§ RECORDS TO USE:
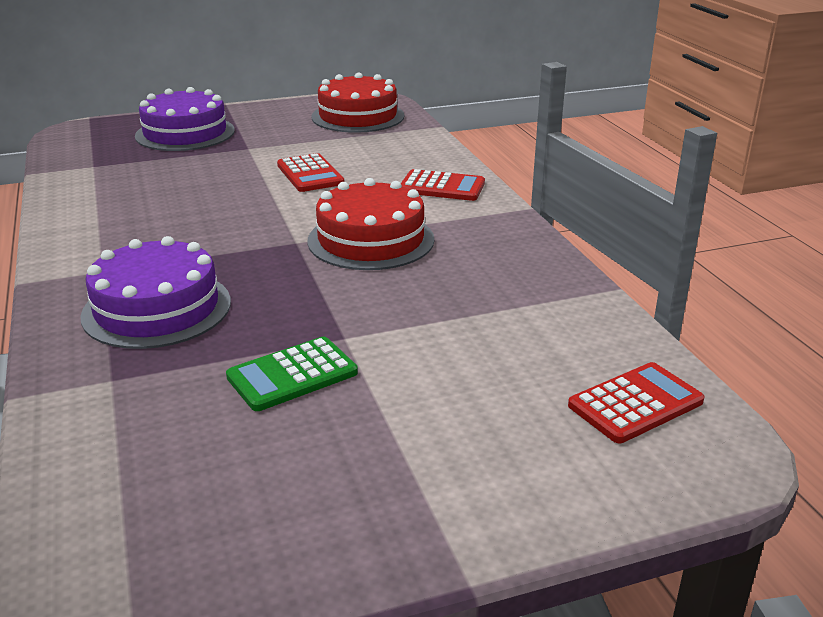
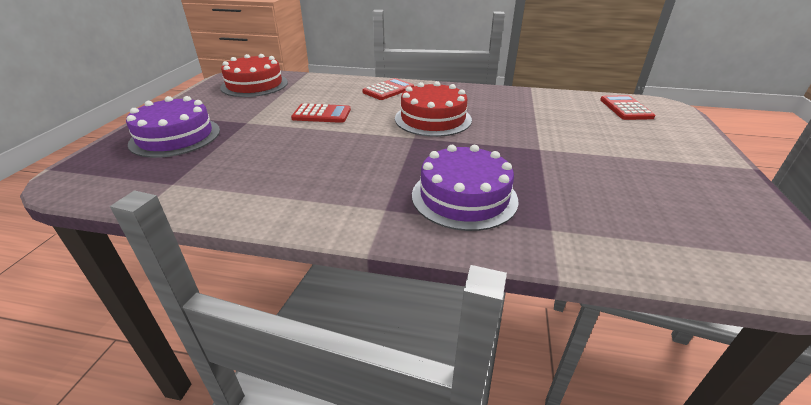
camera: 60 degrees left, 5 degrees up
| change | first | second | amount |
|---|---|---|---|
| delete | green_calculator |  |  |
* * *
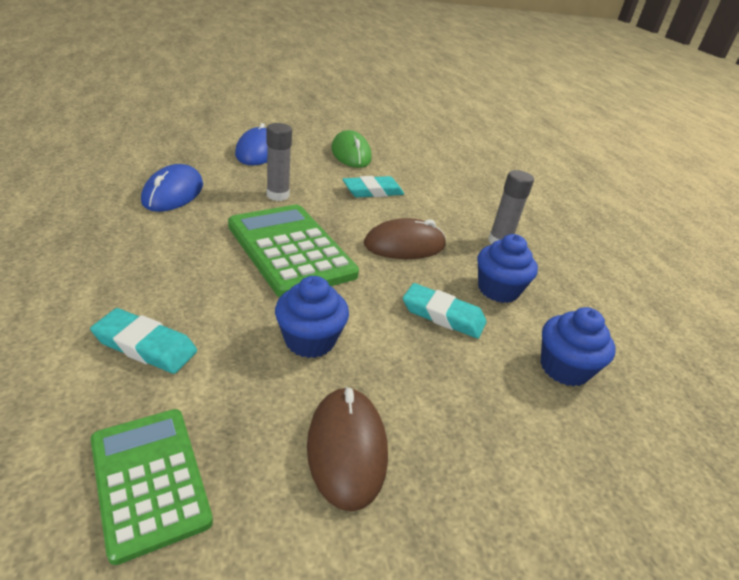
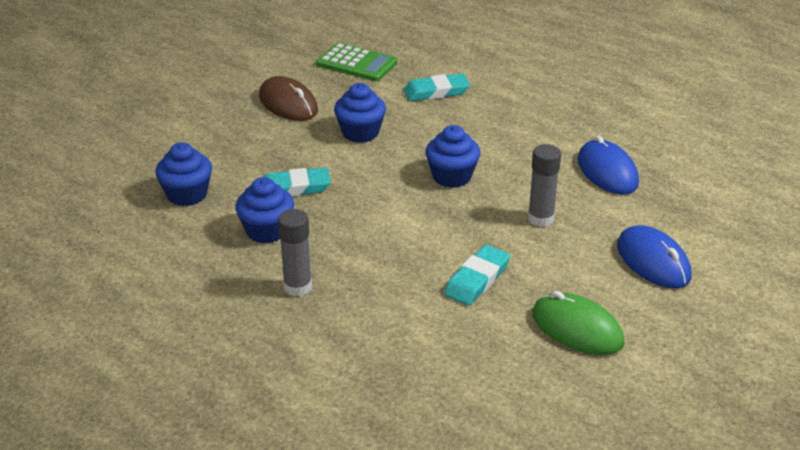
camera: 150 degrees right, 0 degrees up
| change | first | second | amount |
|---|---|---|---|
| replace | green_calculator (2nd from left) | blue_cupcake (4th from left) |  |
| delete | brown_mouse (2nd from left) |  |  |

§ PROBLEM DETAILS: Retype exactly the span of lines from the one with "replace | green_calculator" through the one with "delete | brown_mouse"; include both ends and omit the rest of the material.

§ RESPONSE TO THIS EXERCISE:
| replace | green_calculator (2nd from left) | blue_cupcake (4th from left) |  |
| delete | brown_mouse (2nd from left) |  |  |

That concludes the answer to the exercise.